Activity
Give again, exactly as written, the lines of the records below from the line with "(383, 312) = (349, 181): none -> black fish" to the line with "(532, 542) = (248, 210): orange ring -> none". Both end lines count; pictures do not.

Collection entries

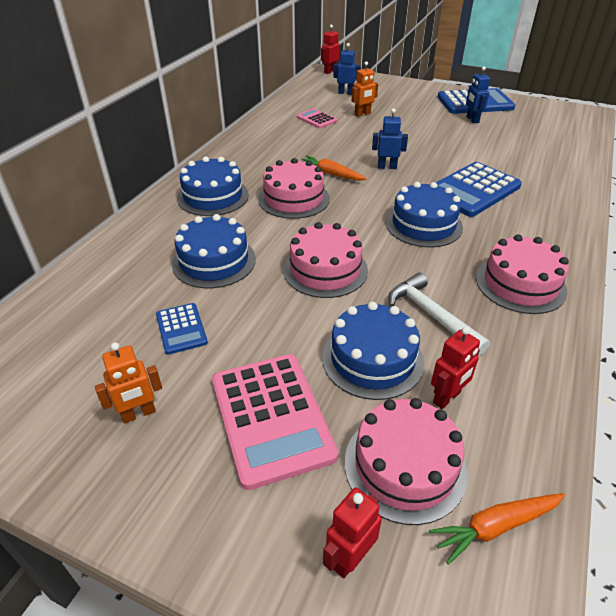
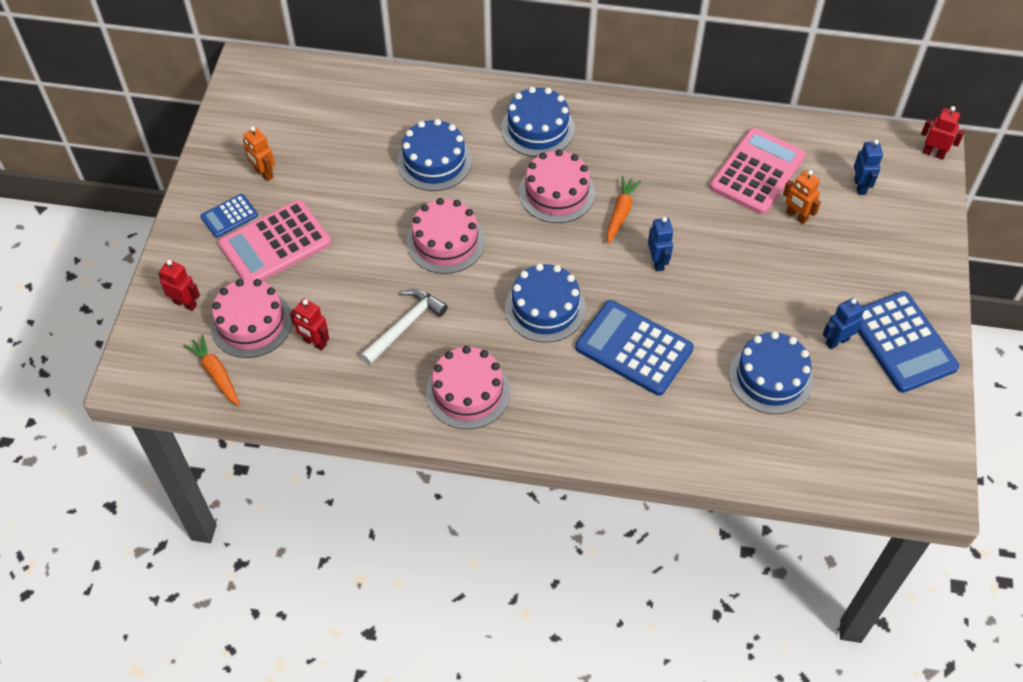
camera: 75 degrees right, 15 degrees up
(181, 329) = (346, 168): blue calculator -> blue calculator (229, 216)
(316, 119) = (757, 172): pink calculator -> pink calculator, size x1.94
(372, 359) = (343, 292): blue cake -> blue cake (770, 377)

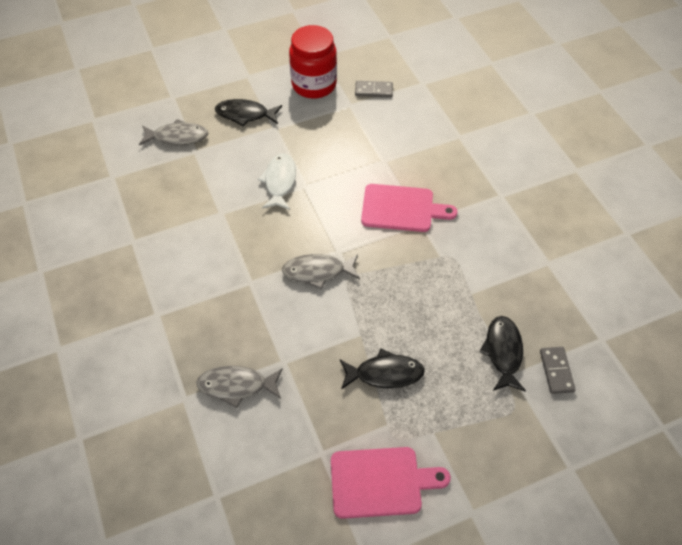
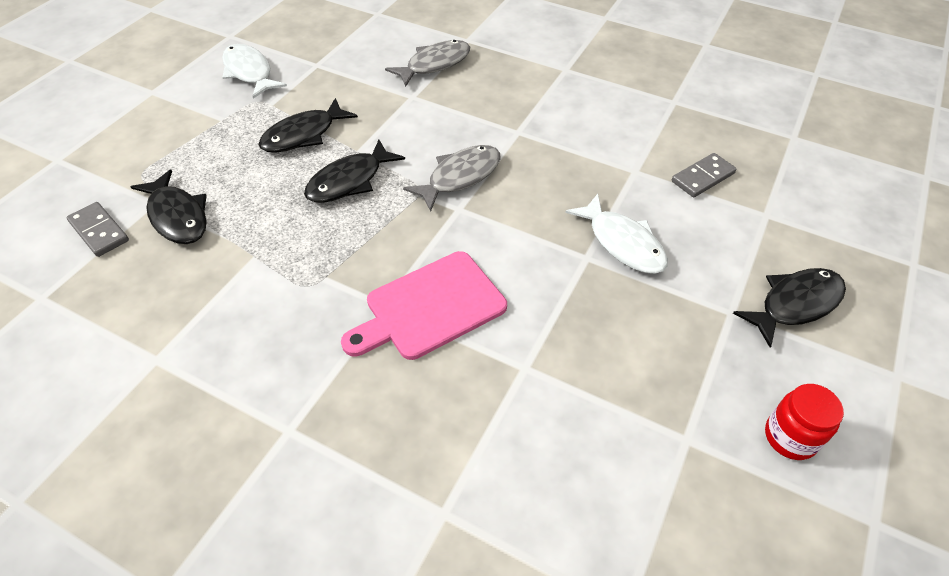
camera: 140 degrees right, 5 degrees down
(177, 137) = (813, 217): grey fish -> none
(314, 85) = (790, 437): red jar -> red jar, size x0.52
(373, 90) = (688, 507): grey domino -> grey domino (703, 177)
(381, 482) = (249, 72): pink cutting board -> white fish
(383, 312) = (349, 181): none -> black fish

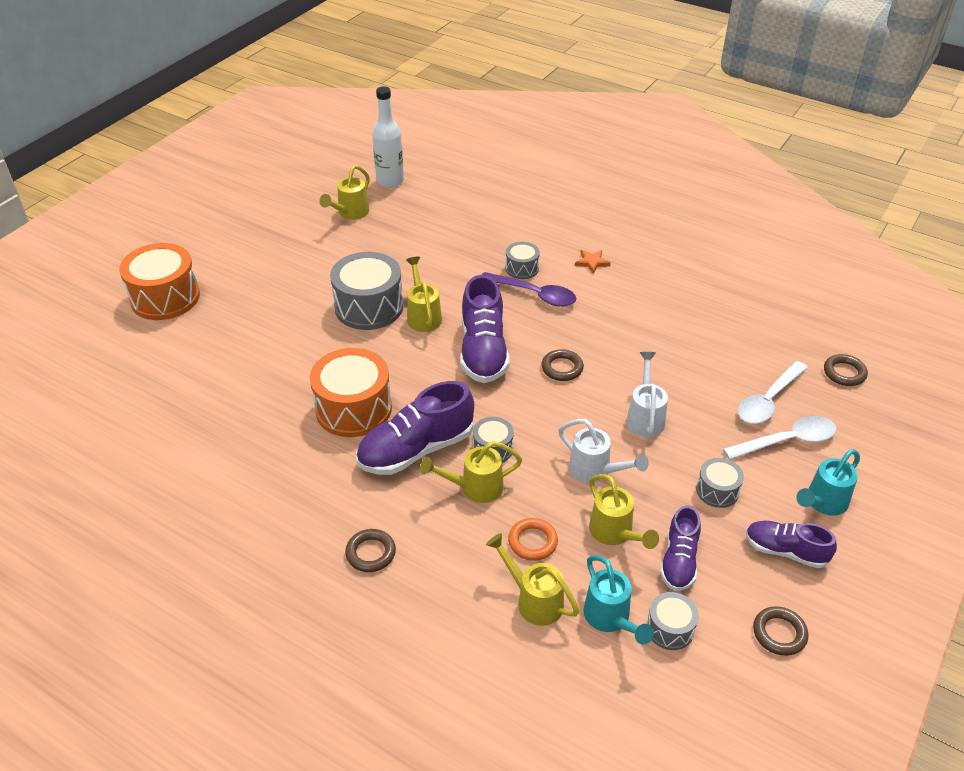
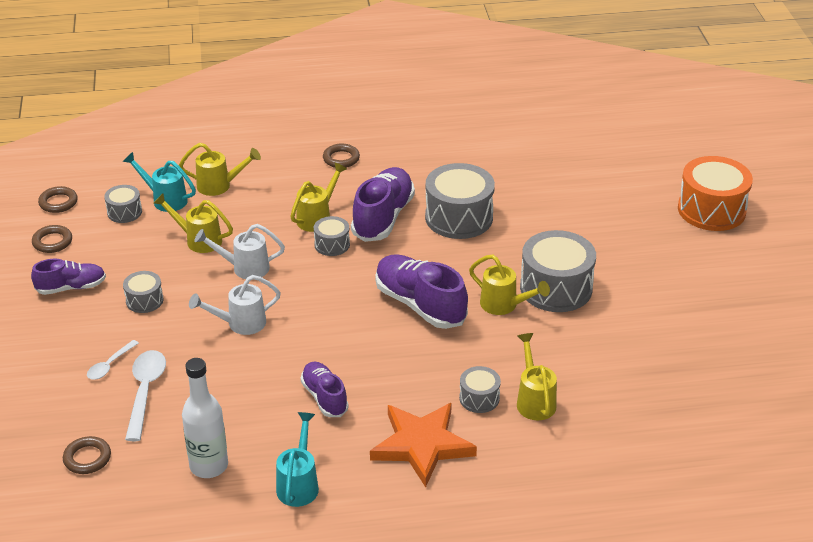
camera: 140 degrees right, 5 degrees down
(350, 213) = (710, 362): yellow watering can -> yellow watering can (534, 400)
(353, 409) = (459, 217): orange drum -> grey drum
(390, 181) = (738, 423): white bottle -> white bottle (209, 466)
(532, 542) = (248, 210): orange ring -> none
(534, 294) = (437, 378): purple spoon -> none
(562, 368) = (342, 326): brown ring -> brown ring (58, 202)
(592, 262) = (422, 445): orange star -> orange star, size x2.39
(645, 416) = (240, 324): white watering can -> white watering can turned 105 degrees clockwise
(679, 561) = (143, 247): purple shoe -> purple shoe (324, 397)
(787, 441) = (110, 365): white spoon -> white spoon, size x0.58
(822, 503) = (58, 332): turquoise watering can -> turquoise watering can (299, 483)

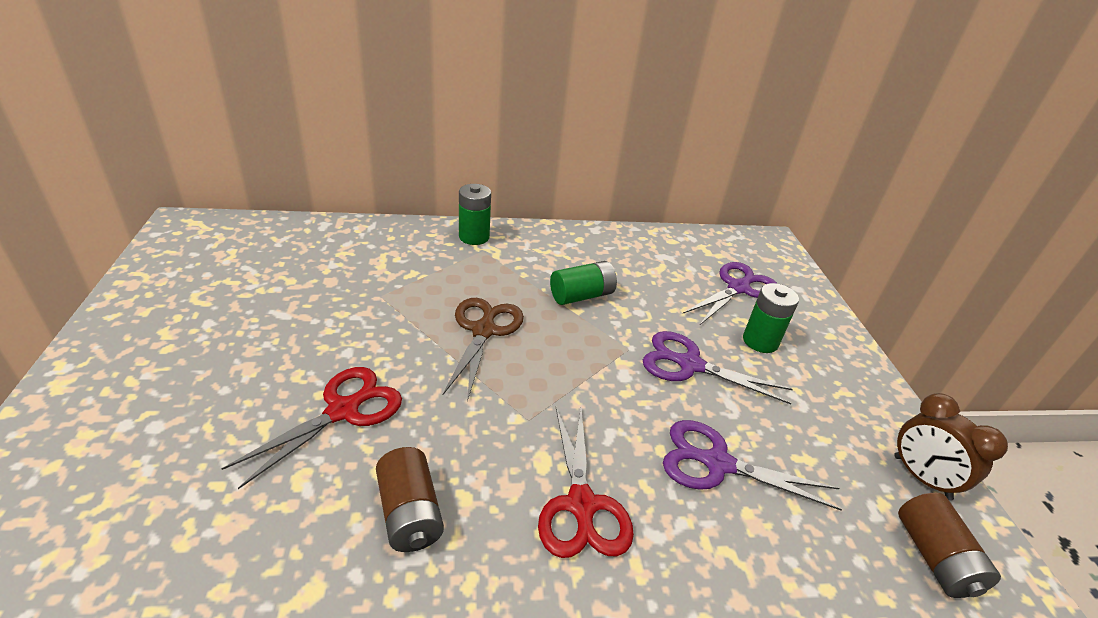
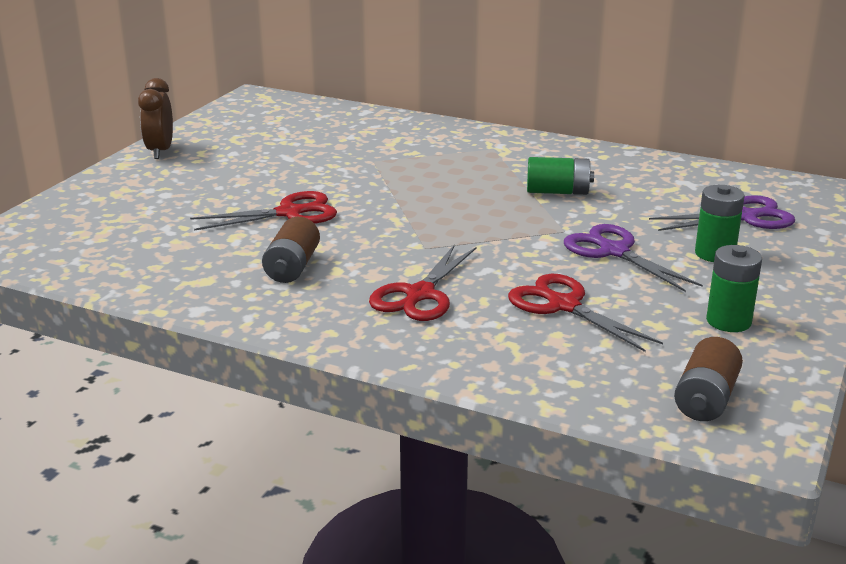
camera: 35 degrees right, 10 degrees down
(474, 237) = (494, 138): green battery -> green battery (728, 321)
(483, 331) = (440, 195): brown scissors -> none
(717, 463) = (563, 305): purple scissors -> red scissors
(921, 477) = (767, 363): brown clock -> brown clock (160, 151)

Result for this exercise
(383, 312) = (349, 181): none -> black fish

camera: 140 degrees right, 5 degrees down
(350, 213) = (710, 362): yellow watering can -> yellow watering can (534, 400)
(353, 409) = (459, 217): orange drum -> grey drum
(390, 181) = (738, 423): white bottle -> white bottle (209, 466)
(532, 542) = (248, 210): orange ring -> none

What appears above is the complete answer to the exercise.